PROBLEM TO SOLVE: Render each line of the data below as a JSON list of strings, one string per line, with blank lines omitted and the pictures left out.

Start ENTRIES

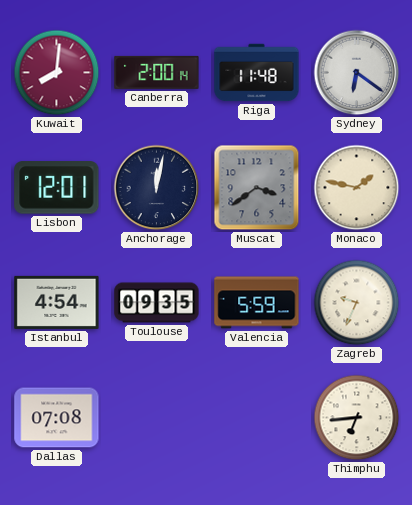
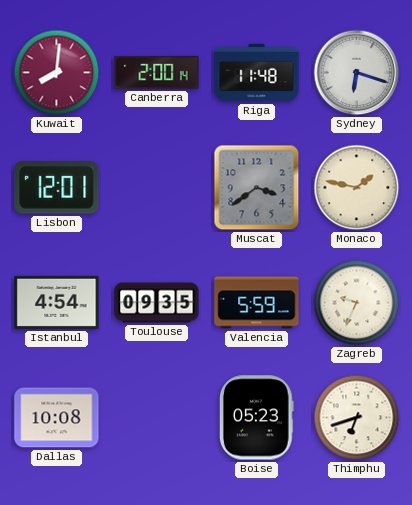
Sydney: 6:21 -> 6:18
Anchorage: 12:02 -> none
Dallas: 07:08 -> 10:08
Boise: none -> 05:23
Thimphu: 6:44 -> 6:42
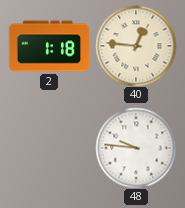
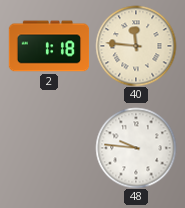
40: 12:46 -> 11:46
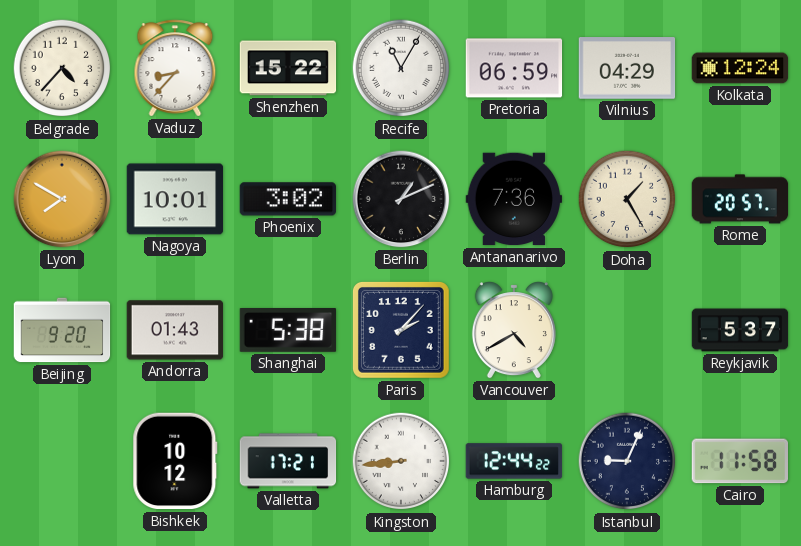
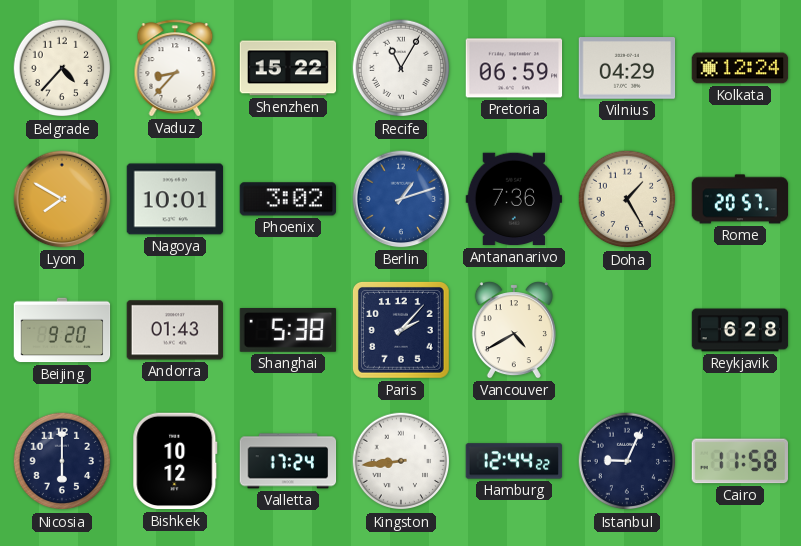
Berlin: 1:11 -> 1:12
Berlin dial: black -> blue
Reykjavik: 5:37 -> 6:28
Nicosia: none -> 6:00
Valletta: 17:21 -> 17:24
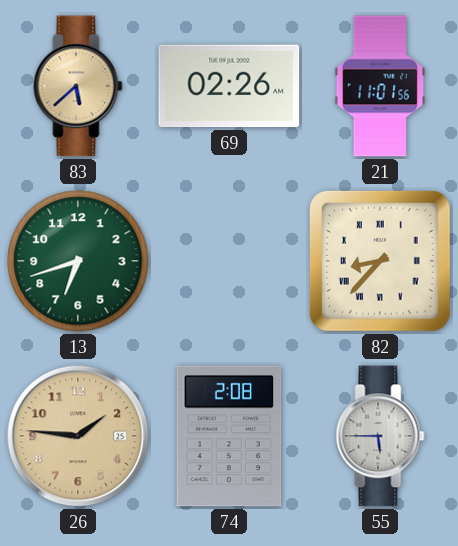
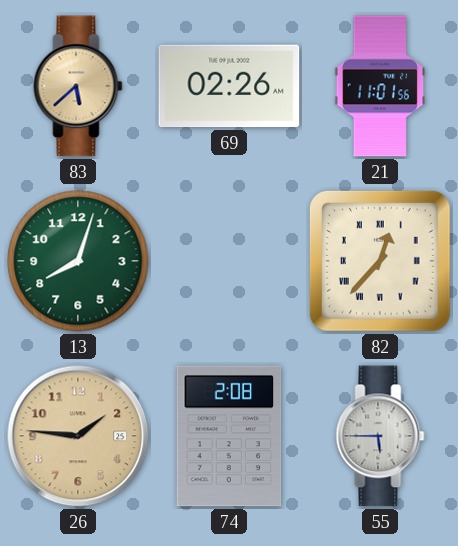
13: 6:42 -> 8:03
82: 8:37 -> 12:37
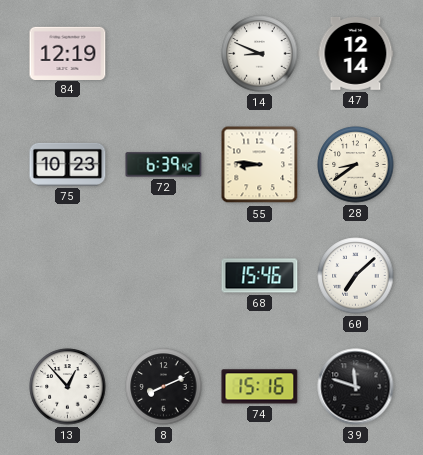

End ENTRIES

TASK RESPONSE:
[
  "Sydney: 6:21 -> 6:18",
  "Anchorage: 12:02 -> none",
  "Dallas: 07:08 -> 10:08",
  "Boise: none -> 05:23",
  "Thimphu: 6:44 -> 6:42",
  "40: 12:46 -> 11:46",
  "Berlin: 1:11 -> 1:12",
  "Berlin dial: black -> blue",
  "Reykjavik: 5:37 -> 6:28",
  "Nicosia: none -> 6:00",
  "Valletta: 17:21 -> 17:24",
  "13: 6:42 -> 8:03",
  "82: 8:37 -> 12:37"
]